(GIVEN DATA)
────────────────────────────────────────

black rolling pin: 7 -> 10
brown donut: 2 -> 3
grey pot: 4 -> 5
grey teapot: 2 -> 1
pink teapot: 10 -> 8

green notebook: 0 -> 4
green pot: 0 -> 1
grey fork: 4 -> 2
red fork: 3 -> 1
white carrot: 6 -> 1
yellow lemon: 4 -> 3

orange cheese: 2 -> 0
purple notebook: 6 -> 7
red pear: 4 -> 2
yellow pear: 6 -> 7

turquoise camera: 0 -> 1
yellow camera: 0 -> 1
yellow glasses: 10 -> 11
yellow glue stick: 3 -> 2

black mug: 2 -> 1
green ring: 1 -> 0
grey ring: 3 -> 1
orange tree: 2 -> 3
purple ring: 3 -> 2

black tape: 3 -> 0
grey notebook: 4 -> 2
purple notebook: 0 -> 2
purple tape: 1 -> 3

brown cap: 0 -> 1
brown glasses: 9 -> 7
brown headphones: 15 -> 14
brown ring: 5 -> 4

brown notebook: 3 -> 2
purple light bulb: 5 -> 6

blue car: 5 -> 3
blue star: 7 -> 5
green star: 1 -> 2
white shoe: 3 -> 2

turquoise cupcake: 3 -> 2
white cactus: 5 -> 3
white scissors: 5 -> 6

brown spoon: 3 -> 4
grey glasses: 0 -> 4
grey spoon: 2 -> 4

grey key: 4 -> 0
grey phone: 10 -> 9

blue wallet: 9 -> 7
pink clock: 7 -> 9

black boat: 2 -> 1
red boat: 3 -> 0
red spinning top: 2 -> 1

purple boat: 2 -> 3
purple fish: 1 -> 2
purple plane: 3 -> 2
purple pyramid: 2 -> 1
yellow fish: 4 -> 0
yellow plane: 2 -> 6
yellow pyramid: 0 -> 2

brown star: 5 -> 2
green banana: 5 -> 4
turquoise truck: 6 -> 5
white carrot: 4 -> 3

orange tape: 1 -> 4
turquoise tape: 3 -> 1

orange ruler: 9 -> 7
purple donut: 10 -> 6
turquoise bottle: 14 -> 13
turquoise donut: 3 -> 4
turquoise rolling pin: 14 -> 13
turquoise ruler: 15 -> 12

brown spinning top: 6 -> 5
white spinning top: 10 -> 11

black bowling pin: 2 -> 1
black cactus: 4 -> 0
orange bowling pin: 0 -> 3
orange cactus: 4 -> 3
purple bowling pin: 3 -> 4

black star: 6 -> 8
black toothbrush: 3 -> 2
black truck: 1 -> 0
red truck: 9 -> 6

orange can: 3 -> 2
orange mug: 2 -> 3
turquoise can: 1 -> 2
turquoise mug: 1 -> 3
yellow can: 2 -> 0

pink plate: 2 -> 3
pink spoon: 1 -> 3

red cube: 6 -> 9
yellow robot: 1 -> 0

────────────────────────────────────────

(INSTRUCTIONS TO FOLLOW) Could the entries above be output once more, exactly as they are?

(EXERCISE SOLUTION)
black rolling pin: 7 -> 10
brown donut: 2 -> 3
grey pot: 4 -> 5
grey teapot: 2 -> 1
pink teapot: 10 -> 8

green notebook: 0 -> 4
green pot: 0 -> 1
grey fork: 4 -> 2
red fork: 3 -> 1
white carrot: 6 -> 1
yellow lemon: 4 -> 3

orange cheese: 2 -> 0
purple notebook: 6 -> 7
red pear: 4 -> 2
yellow pear: 6 -> 7

turquoise camera: 0 -> 1
yellow camera: 0 -> 1
yellow glasses: 10 -> 11
yellow glue stick: 3 -> 2

black mug: 2 -> 1
green ring: 1 -> 0
grey ring: 3 -> 1
orange tree: 2 -> 3
purple ring: 3 -> 2

black tape: 3 -> 0
grey notebook: 4 -> 2
purple notebook: 0 -> 2
purple tape: 1 -> 3

brown cap: 0 -> 1
brown glasses: 9 -> 7
brown headphones: 15 -> 14
brown ring: 5 -> 4

brown notebook: 3 -> 2
purple light bulb: 5 -> 6

blue car: 5 -> 3
blue star: 7 -> 5
green star: 1 -> 2
white shoe: 3 -> 2

turquoise cupcake: 3 -> 2
white cactus: 5 -> 3
white scissors: 5 -> 6

brown spoon: 3 -> 4
grey glasses: 0 -> 4
grey spoon: 2 -> 4

grey key: 4 -> 0
grey phone: 10 -> 9

blue wallet: 9 -> 7
pink clock: 7 -> 9

black boat: 2 -> 1
red boat: 3 -> 0
red spinning top: 2 -> 1

purple boat: 2 -> 3
purple fish: 1 -> 2
purple plane: 3 -> 2
purple pyramid: 2 -> 1
yellow fish: 4 -> 0
yellow plane: 2 -> 6
yellow pyramid: 0 -> 2

brown star: 5 -> 2
green banana: 5 -> 4
turquoise truck: 6 -> 5
white carrot: 4 -> 3

orange tape: 1 -> 4
turquoise tape: 3 -> 1

orange ruler: 9 -> 7
purple donut: 10 -> 6
turquoise bottle: 14 -> 13
turquoise donut: 3 -> 4
turquoise rolling pin: 14 -> 13
turquoise ruler: 15 -> 12

brown spinning top: 6 -> 5
white spinning top: 10 -> 11

black bowling pin: 2 -> 1
black cactus: 4 -> 0
orange bowling pin: 0 -> 3
orange cactus: 4 -> 3
purple bowling pin: 3 -> 4

black star: 6 -> 8
black toothbrush: 3 -> 2
black truck: 1 -> 0
red truck: 9 -> 6

orange can: 3 -> 2
orange mug: 2 -> 3
turquoise can: 1 -> 2
turquoise mug: 1 -> 3
yellow can: 2 -> 0

pink plate: 2 -> 3
pink spoon: 1 -> 3

red cube: 6 -> 9
yellow robot: 1 -> 0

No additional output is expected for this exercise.